*** Begin section ***

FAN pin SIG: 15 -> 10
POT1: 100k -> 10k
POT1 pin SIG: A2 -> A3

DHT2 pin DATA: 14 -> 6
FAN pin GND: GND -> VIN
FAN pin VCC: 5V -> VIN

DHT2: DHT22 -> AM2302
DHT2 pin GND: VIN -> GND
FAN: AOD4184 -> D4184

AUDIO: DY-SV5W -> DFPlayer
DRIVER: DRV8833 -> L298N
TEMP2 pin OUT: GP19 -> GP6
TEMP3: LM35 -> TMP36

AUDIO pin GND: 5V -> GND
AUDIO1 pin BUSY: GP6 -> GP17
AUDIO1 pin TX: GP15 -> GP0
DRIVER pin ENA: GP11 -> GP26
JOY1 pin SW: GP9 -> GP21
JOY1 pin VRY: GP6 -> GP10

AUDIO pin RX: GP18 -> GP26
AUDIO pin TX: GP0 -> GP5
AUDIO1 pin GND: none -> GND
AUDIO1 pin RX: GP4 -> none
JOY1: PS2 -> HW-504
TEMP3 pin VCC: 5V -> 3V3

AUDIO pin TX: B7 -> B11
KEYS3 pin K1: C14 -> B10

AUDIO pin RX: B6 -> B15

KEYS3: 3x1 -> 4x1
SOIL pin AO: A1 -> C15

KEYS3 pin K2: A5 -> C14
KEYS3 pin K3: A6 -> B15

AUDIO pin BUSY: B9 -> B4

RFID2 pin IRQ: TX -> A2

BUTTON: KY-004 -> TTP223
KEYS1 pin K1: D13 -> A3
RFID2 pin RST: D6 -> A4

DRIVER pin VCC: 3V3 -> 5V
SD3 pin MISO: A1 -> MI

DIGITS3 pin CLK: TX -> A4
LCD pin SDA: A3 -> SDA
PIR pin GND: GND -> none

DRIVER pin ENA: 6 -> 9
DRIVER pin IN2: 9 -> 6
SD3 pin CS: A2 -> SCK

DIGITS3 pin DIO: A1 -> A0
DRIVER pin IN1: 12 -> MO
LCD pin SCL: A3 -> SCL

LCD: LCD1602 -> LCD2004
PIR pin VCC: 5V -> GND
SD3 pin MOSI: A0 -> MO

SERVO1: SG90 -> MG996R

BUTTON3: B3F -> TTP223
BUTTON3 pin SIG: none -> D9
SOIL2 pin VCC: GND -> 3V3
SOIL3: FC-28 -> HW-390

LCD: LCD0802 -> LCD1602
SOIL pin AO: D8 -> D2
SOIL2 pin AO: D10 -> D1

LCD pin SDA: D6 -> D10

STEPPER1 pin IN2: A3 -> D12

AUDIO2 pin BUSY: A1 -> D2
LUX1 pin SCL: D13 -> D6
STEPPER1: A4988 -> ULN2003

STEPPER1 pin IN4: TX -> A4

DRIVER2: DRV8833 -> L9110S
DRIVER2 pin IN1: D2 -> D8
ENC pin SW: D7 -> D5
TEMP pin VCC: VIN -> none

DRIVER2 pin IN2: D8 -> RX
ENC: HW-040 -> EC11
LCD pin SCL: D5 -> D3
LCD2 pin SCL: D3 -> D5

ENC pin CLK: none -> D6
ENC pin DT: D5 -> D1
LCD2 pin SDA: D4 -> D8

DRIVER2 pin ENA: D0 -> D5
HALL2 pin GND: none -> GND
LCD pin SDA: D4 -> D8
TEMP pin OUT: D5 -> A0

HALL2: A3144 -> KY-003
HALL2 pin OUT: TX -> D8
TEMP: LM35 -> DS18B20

*** End section ***

Print the entries exactly. Include every one.

Output for this exercise
FAN pin SIG: 15 -> 10
POT1: 100k -> 10k
POT1 pin SIG: A2 -> A3

DHT2 pin DATA: 14 -> 6
FAN pin GND: GND -> VIN
FAN pin VCC: 5V -> VIN

DHT2: DHT22 -> AM2302
DHT2 pin GND: VIN -> GND
FAN: AOD4184 -> D4184

AUDIO: DY-SV5W -> DFPlayer
DRIVER: DRV8833 -> L298N
TEMP2 pin OUT: GP19 -> GP6
TEMP3: LM35 -> TMP36

AUDIO pin GND: 5V -> GND
AUDIO1 pin BUSY: GP6 -> GP17
AUDIO1 pin TX: GP15 -> GP0
DRIVER pin ENA: GP11 -> GP26
JOY1 pin SW: GP9 -> GP21
JOY1 pin VRY: GP6 -> GP10

AUDIO pin RX: GP18 -> GP26
AUDIO pin TX: GP0 -> GP5
AUDIO1 pin GND: none -> GND
AUDIO1 pin RX: GP4 -> none
JOY1: PS2 -> HW-504
TEMP3 pin VCC: 5V -> 3V3

AUDIO pin TX: B7 -> B11
KEYS3 pin K1: C14 -> B10

AUDIO pin RX: B6 -> B15

KEYS3: 3x1 -> 4x1
SOIL pin AO: A1 -> C15

KEYS3 pin K2: A5 -> C14
KEYS3 pin K3: A6 -> B15

AUDIO pin BUSY: B9 -> B4

RFID2 pin IRQ: TX -> A2

BUTTON: KY-004 -> TTP223
KEYS1 pin K1: D13 -> A3
RFID2 pin RST: D6 -> A4

DRIVER pin VCC: 3V3 -> 5V
SD3 pin MISO: A1 -> MI

DIGITS3 pin CLK: TX -> A4
LCD pin SDA: A3 -> SDA
PIR pin GND: GND -> none

DRIVER pin ENA: 6 -> 9
DRIVER pin IN2: 9 -> 6
SD3 pin CS: A2 -> SCK

DIGITS3 pin DIO: A1 -> A0
DRIVER pin IN1: 12 -> MO
LCD pin SCL: A3 -> SCL

LCD: LCD1602 -> LCD2004
PIR pin VCC: 5V -> GND
SD3 pin MOSI: A0 -> MO

SERVO1: SG90 -> MG996R

BUTTON3: B3F -> TTP223
BUTTON3 pin SIG: none -> D9
SOIL2 pin VCC: GND -> 3V3
SOIL3: FC-28 -> HW-390

LCD: LCD0802 -> LCD1602
SOIL pin AO: D8 -> D2
SOIL2 pin AO: D10 -> D1

LCD pin SDA: D6 -> D10

STEPPER1 pin IN2: A3 -> D12

AUDIO2 pin BUSY: A1 -> D2
LUX1 pin SCL: D13 -> D6
STEPPER1: A4988 -> ULN2003

STEPPER1 pin IN4: TX -> A4

DRIVER2: DRV8833 -> L9110S
DRIVER2 pin IN1: D2 -> D8
ENC pin SW: D7 -> D5
TEMP pin VCC: VIN -> none

DRIVER2 pin IN2: D8 -> RX
ENC: HW-040 -> EC11
LCD pin SCL: D5 -> D3
LCD2 pin SCL: D3 -> D5

ENC pin CLK: none -> D6
ENC pin DT: D5 -> D1
LCD2 pin SDA: D4 -> D8

DRIVER2 pin ENA: D0 -> D5
HALL2 pin GND: none -> GND
LCD pin SDA: D4 -> D8
TEMP pin OUT: D5 -> A0

HALL2: A3144 -> KY-003
HALL2 pin OUT: TX -> D8
TEMP: LM35 -> DS18B20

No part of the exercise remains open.